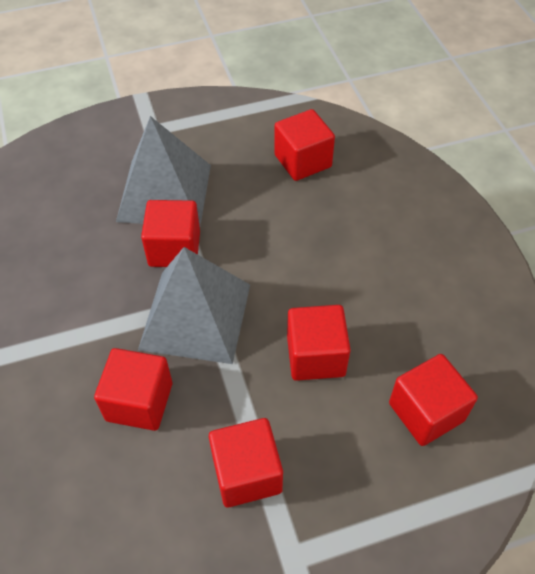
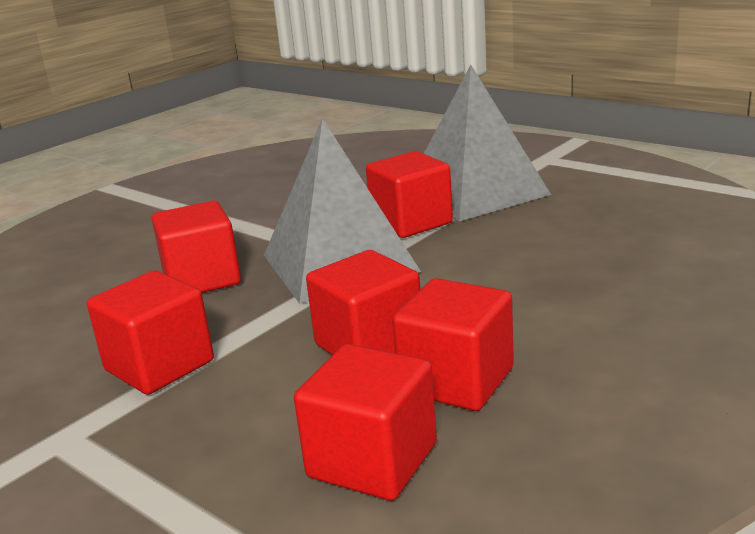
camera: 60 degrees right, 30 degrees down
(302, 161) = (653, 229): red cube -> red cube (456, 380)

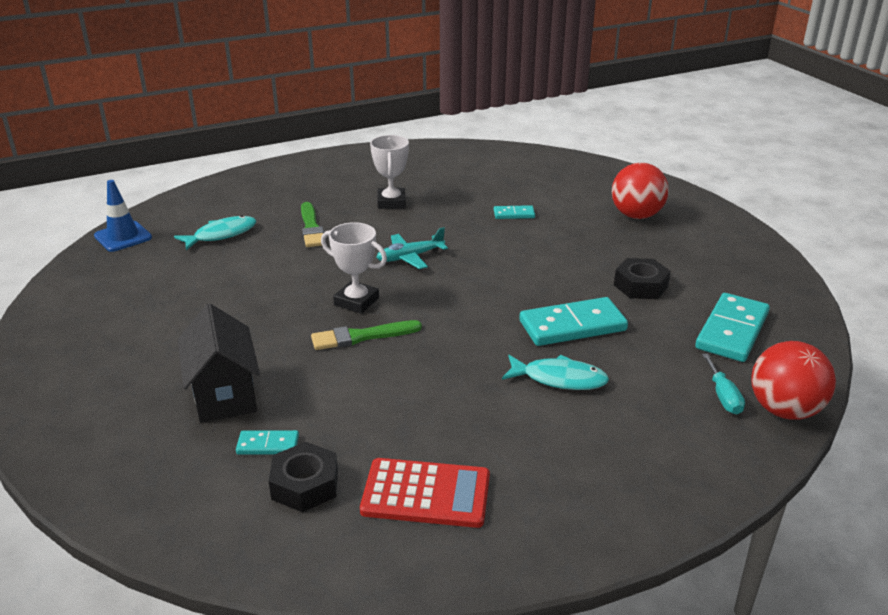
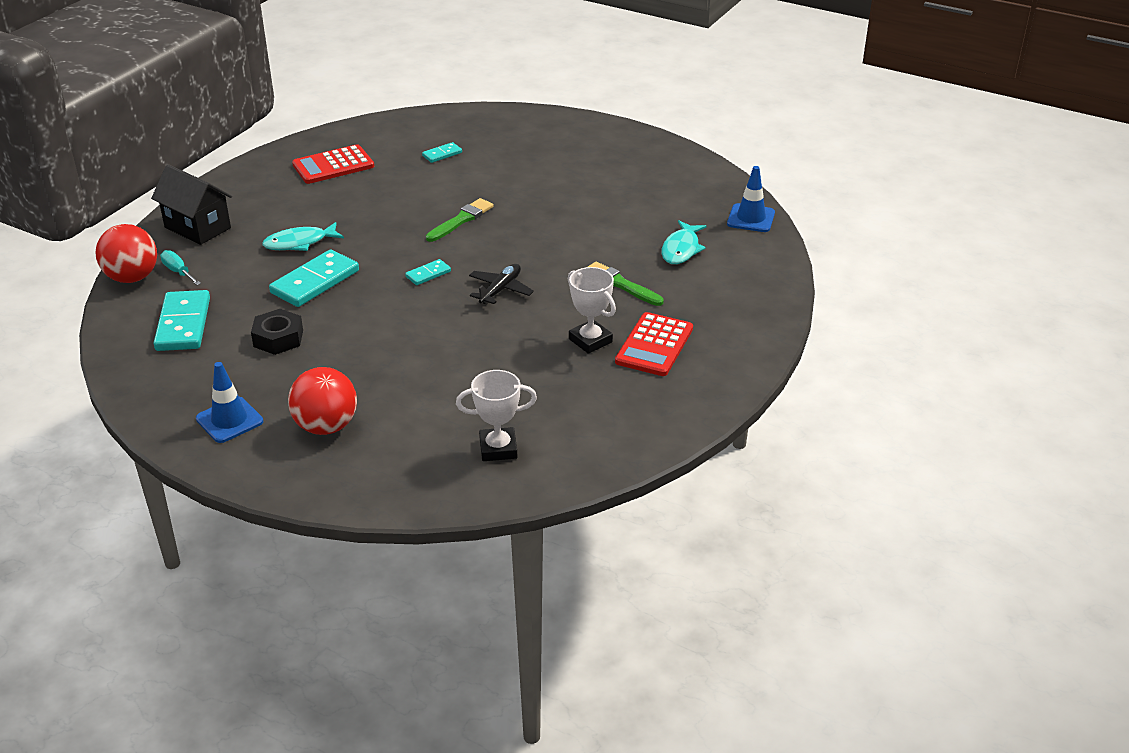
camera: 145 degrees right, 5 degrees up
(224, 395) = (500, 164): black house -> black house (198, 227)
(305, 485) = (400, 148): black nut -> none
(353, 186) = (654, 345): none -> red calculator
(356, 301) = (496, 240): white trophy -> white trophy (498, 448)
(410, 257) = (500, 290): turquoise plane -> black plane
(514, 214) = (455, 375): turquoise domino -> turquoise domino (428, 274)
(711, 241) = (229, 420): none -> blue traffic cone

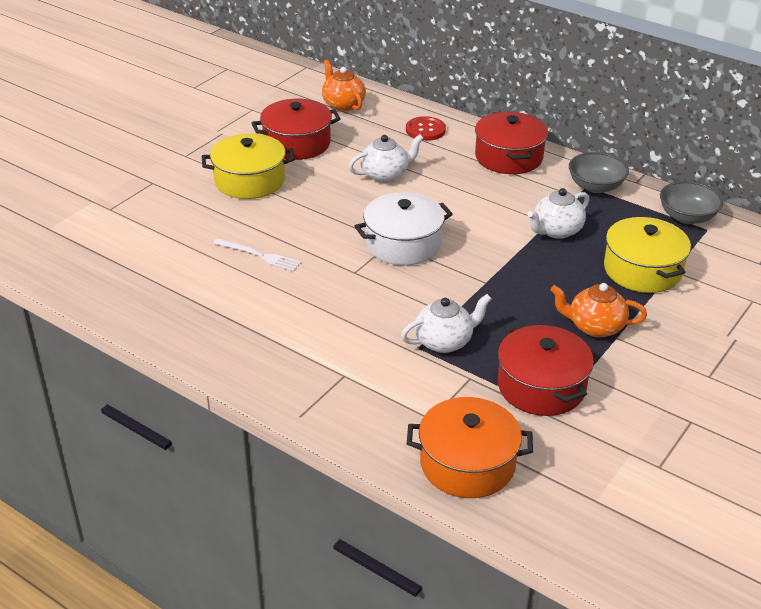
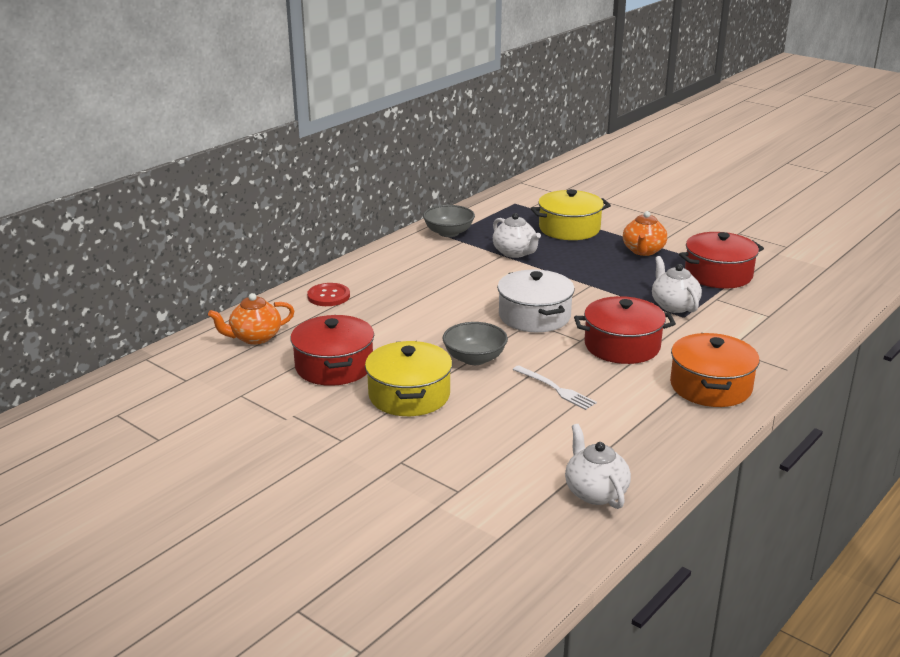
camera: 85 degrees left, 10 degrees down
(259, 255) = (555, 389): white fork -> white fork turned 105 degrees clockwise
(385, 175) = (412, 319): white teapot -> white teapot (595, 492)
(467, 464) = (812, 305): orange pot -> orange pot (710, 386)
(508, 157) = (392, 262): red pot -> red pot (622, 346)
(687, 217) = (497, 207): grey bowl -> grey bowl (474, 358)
----------------------------------------
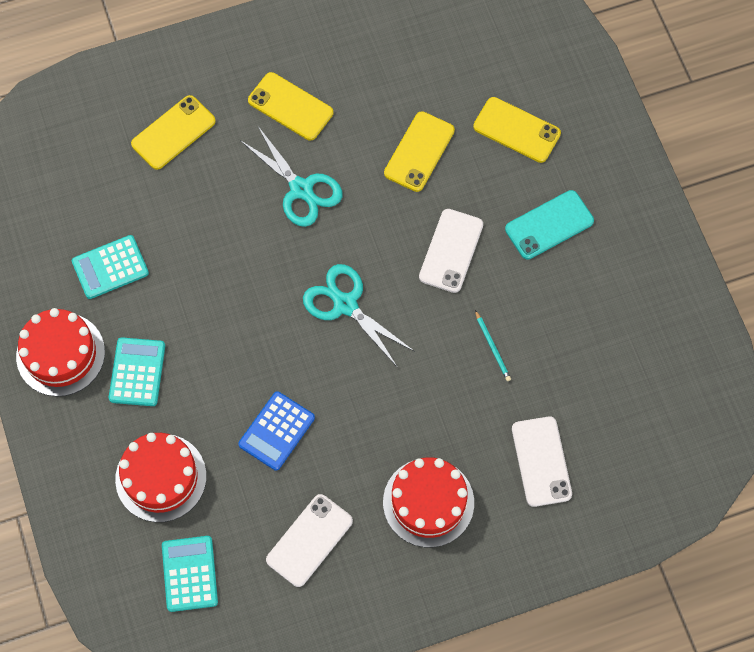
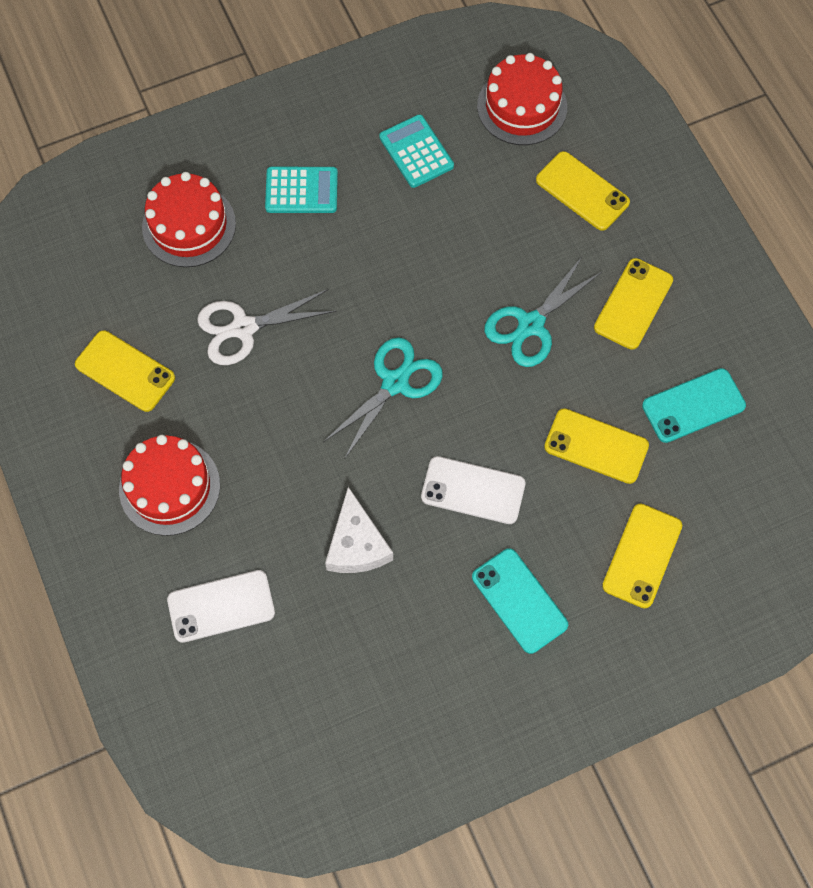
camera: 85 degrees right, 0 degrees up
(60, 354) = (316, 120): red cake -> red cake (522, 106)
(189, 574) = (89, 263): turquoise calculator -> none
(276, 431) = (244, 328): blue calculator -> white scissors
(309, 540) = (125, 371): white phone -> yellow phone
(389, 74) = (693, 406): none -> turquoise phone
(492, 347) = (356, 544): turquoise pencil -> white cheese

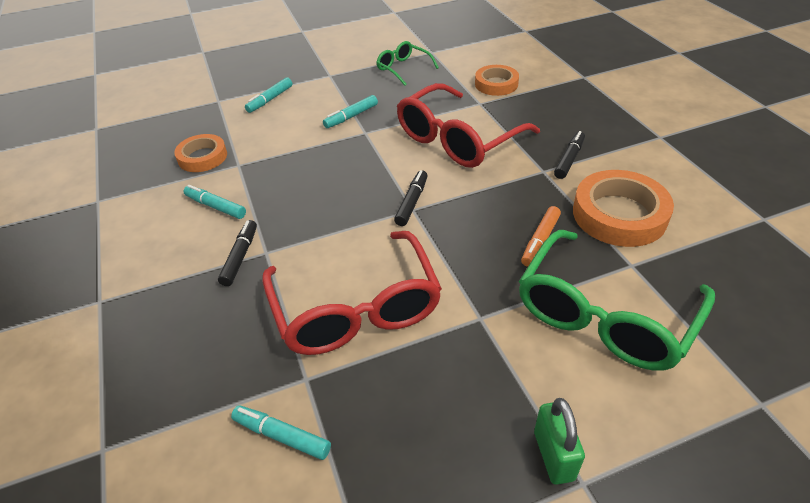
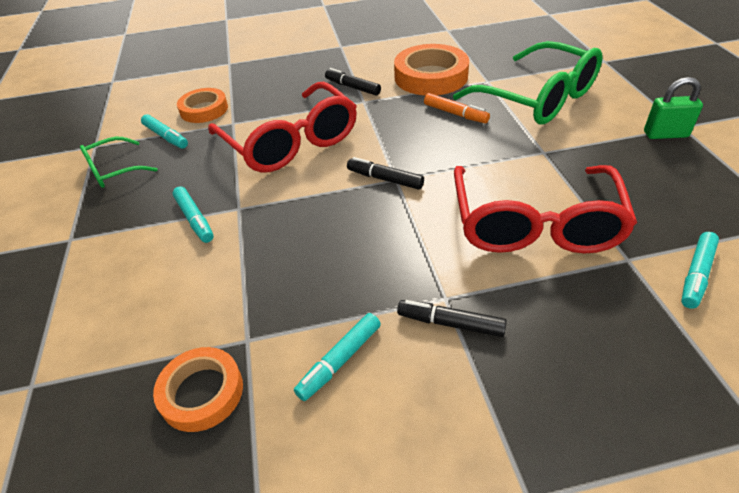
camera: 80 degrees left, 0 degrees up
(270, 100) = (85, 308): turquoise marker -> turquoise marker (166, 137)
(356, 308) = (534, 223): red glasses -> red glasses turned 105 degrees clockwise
----------------------------------------
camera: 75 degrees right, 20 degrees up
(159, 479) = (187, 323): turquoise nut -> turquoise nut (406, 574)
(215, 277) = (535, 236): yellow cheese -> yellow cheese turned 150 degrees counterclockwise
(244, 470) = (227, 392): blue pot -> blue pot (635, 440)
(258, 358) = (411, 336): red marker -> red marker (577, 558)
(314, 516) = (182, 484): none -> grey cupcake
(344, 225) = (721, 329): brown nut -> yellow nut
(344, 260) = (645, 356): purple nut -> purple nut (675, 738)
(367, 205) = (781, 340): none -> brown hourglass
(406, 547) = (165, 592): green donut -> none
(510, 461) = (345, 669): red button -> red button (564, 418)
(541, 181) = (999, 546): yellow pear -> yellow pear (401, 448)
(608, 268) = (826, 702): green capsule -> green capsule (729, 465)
----------------------------------------
__WHAT YOU ARE ASKED TO DO__. Please copy, exactly and with nothing else, the lines above beginning at the line that has "(541, 181) = (999, 546): yellow" and ending with the line that has "(608, 268) = (826, 702): green".

__REPLY__.
(541, 181) = (999, 546): yellow pear -> yellow pear (401, 448)
(608, 268) = (826, 702): green capsule -> green capsule (729, 465)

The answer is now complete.